▶ _ABOUT THIS EXERCISE_: In the entries below, return only the line containing "Someone carried the calculadora" and those after it, exactly, through the last line.

▶ _ENTRIES SHOWN_:
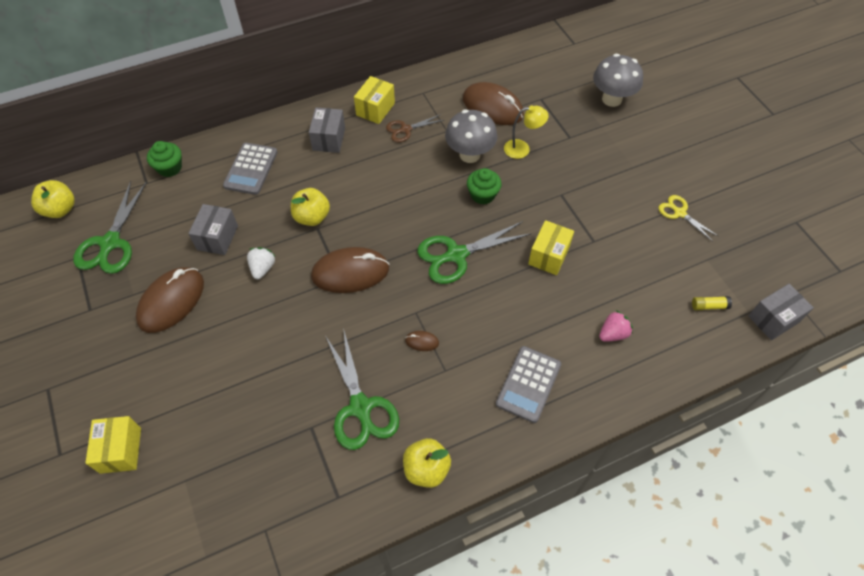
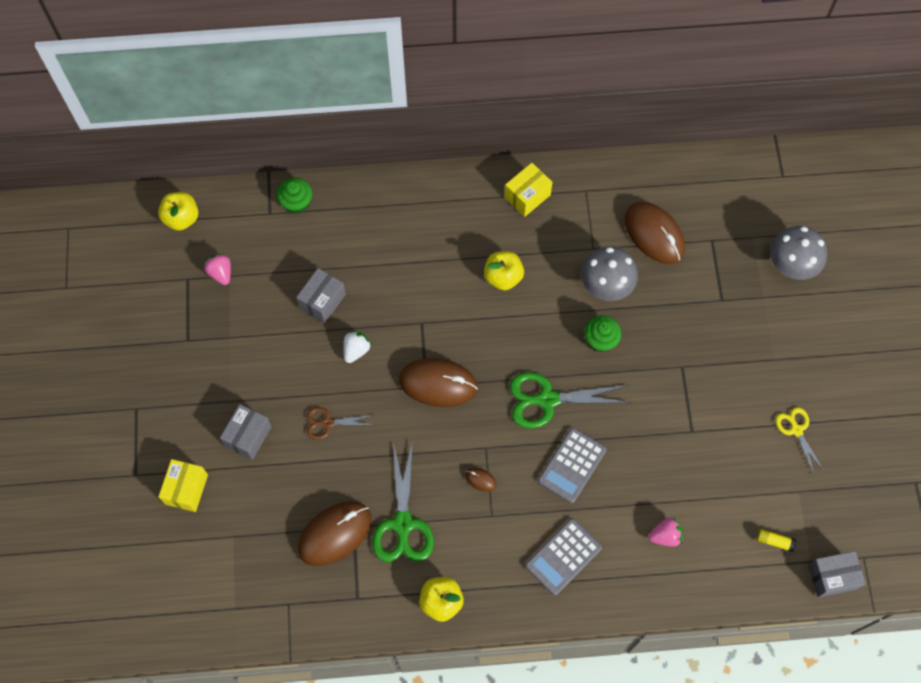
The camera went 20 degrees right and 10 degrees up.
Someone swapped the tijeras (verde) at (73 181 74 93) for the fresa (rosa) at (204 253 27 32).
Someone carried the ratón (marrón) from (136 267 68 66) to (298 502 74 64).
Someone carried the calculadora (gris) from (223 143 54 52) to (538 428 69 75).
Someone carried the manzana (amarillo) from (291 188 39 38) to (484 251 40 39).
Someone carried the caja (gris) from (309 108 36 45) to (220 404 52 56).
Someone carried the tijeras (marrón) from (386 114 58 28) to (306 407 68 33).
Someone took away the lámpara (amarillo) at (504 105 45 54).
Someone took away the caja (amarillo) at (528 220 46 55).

▶ _RESPONSE TO THIS TASK_:
Someone carried the calculadora (gris) from (223 143 54 52) to (538 428 69 75).
Someone carried the manzana (amarillo) from (291 188 39 38) to (484 251 40 39).
Someone carried the caja (gris) from (309 108 36 45) to (220 404 52 56).
Someone carried the tijeras (marrón) from (386 114 58 28) to (306 407 68 33).
Someone took away the lámpara (amarillo) at (504 105 45 54).
Someone took away the caja (amarillo) at (528 220 46 55).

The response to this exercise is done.